• WHAT THE TASK ASKS
Return all the data below as it stands, minus the pictures.
INFORMATION Start Marker
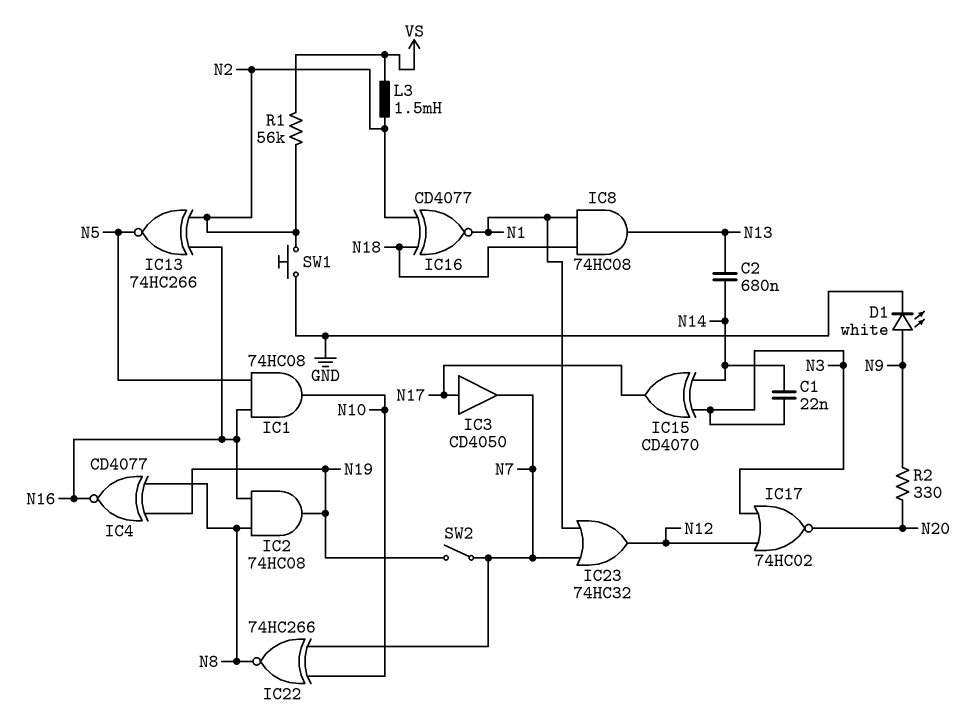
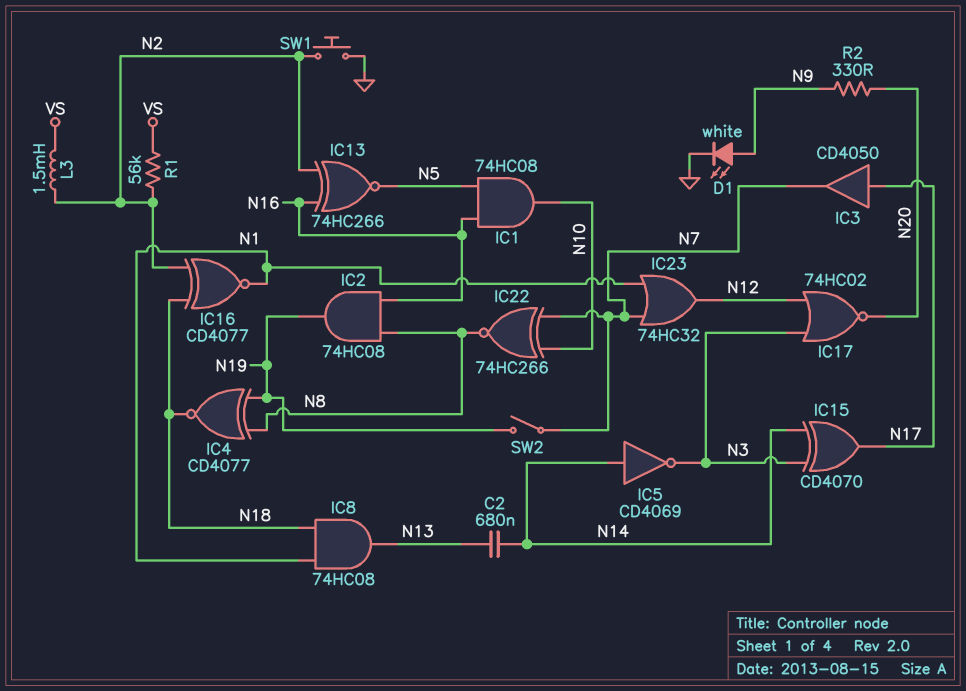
C1: 22nF (N3, N14) -> none
IC4: XNOR CD4077 (in N8, in N19, out N16) -> XNOR CD4077 (in N8, in N19, out N18)
IC5: none -> NOT CD4069 (in N14, out N3)

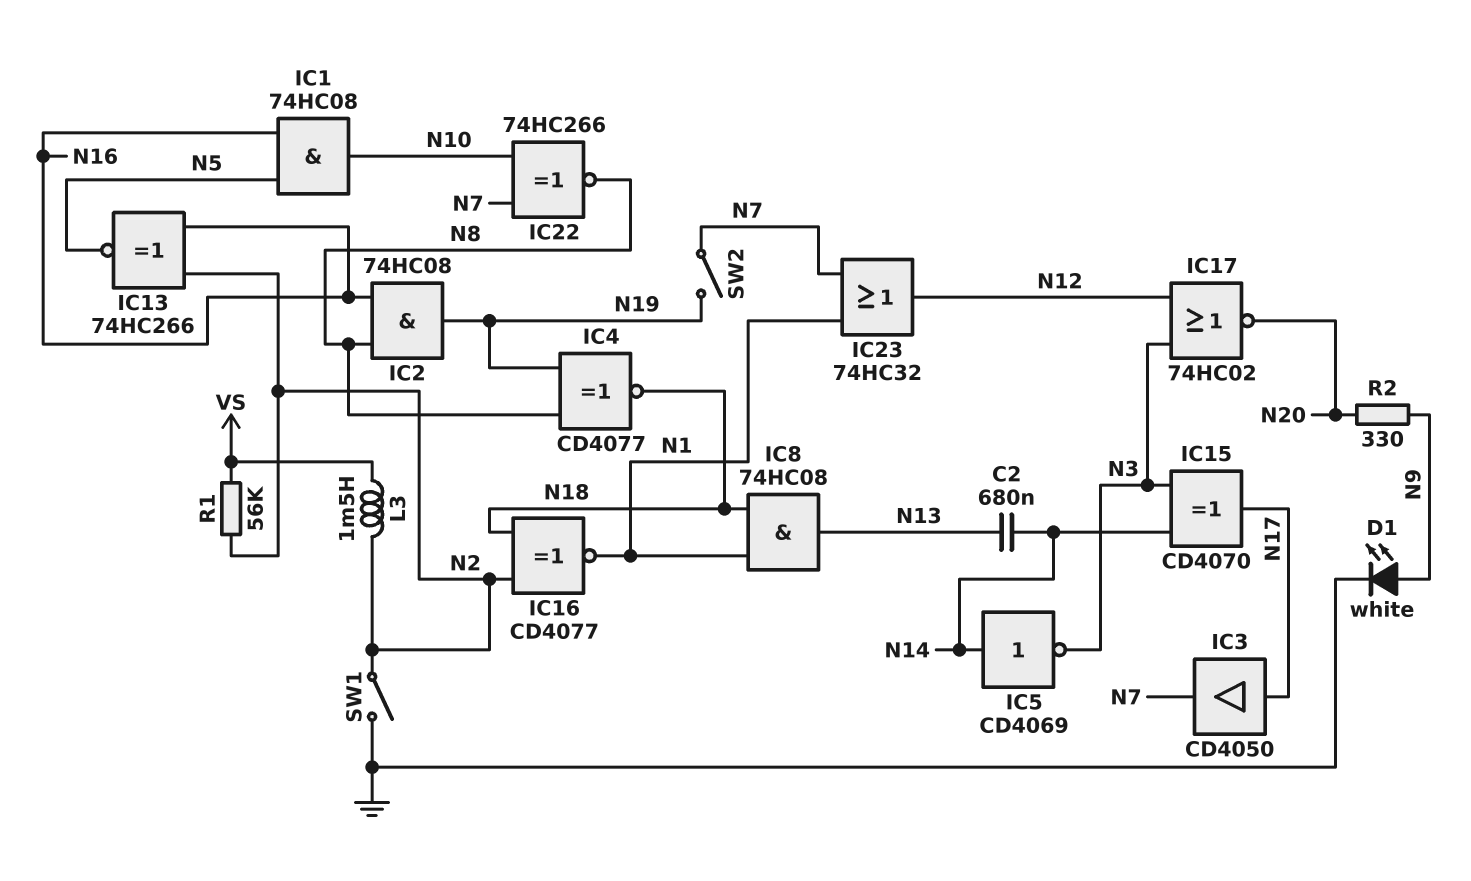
SW1: button (GND, N2) -> switch (GND, N2)

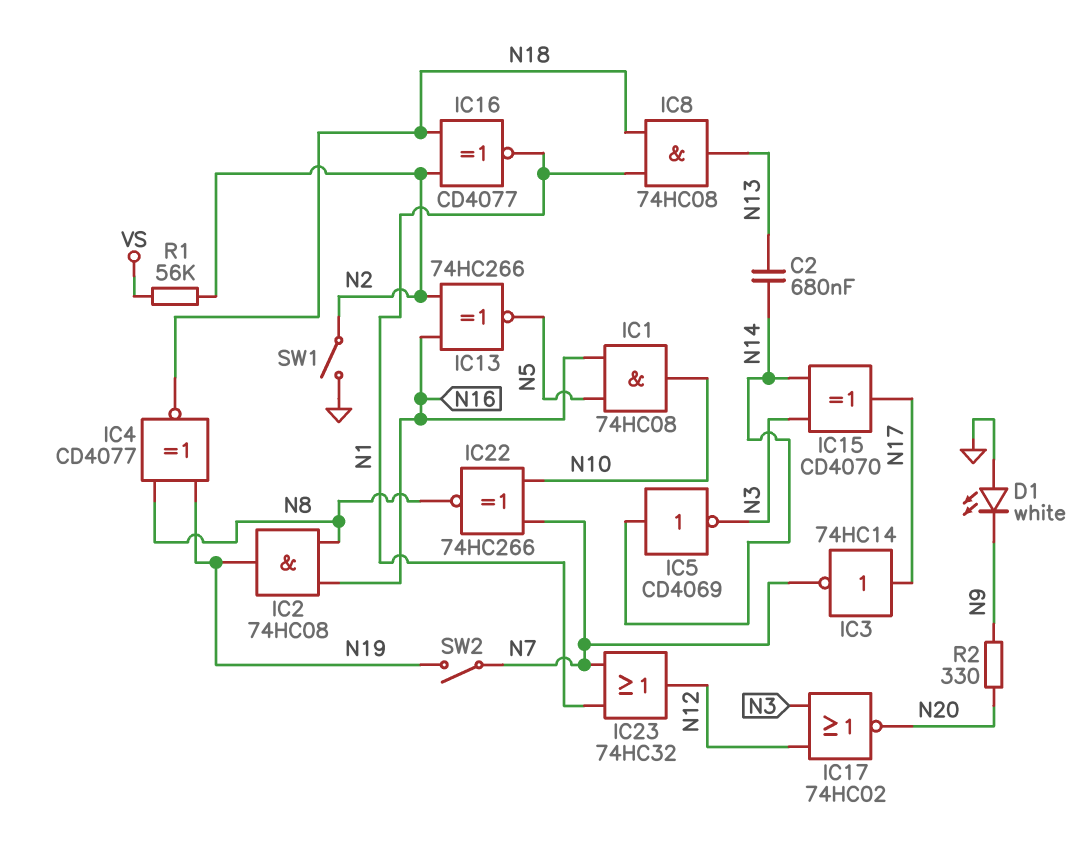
D1: LED white (A N9, K GND) -> LED white (A GND, K N9)
IC3: buffer CD4050 (in N17, out N7) -> NOT 74HC14 (in N17, out N7)
L3: 1.5mH (N2, VS) -> none

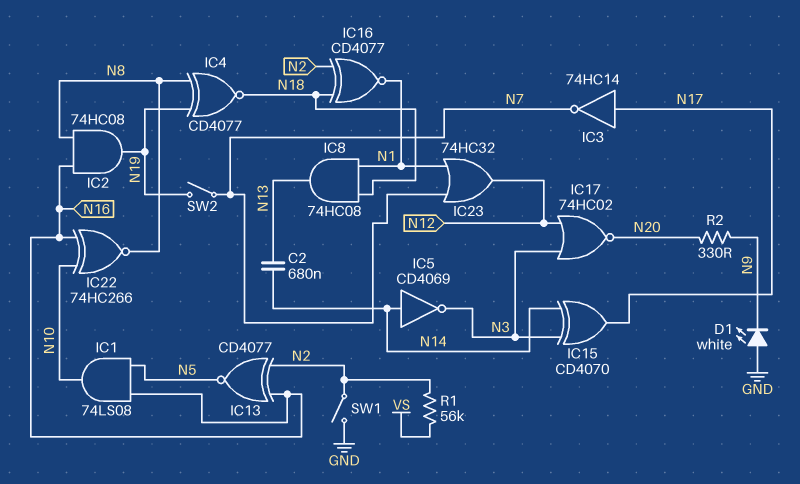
IC1: AND 74HC08 (in N5, in N16, out N10) -> AND 74LS08 (in N5, in N16, out N10)
IC13: XNOR 74HC266 (in N2, in N16, out N5) -> XNOR CD4077 (in N2, in N16, out N5)
IC22: XNOR 74HC266 (in N7, in N10, out N8) -> XNOR 74HC266 (in N10, in N16, out N8)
INFORMATION End Marker
• RESPONSE BOX
C1: 22nF (N3, N14) -> none
IC4: XNOR CD4077 (in N8, in N19, out N16) -> XNOR CD4077 (in N8, in N19, out N18)
IC5: none -> NOT CD4069 (in N14, out N3)

SW1: button (GND, N2) -> switch (GND, N2)

D1: LED white (A N9, K GND) -> LED white (A GND, K N9)
IC3: buffer CD4050 (in N17, out N7) -> NOT 74HC14 (in N17, out N7)
L3: 1.5mH (N2, VS) -> none

IC1: AND 74HC08 (in N5, in N16, out N10) -> AND 74LS08 (in N5, in N16, out N10)
IC13: XNOR 74HC266 (in N2, in N16, out N5) -> XNOR CD4077 (in N2, in N16, out N5)
IC22: XNOR 74HC266 (in N7, in N10, out N8) -> XNOR 74HC266 (in N10, in N16, out N8)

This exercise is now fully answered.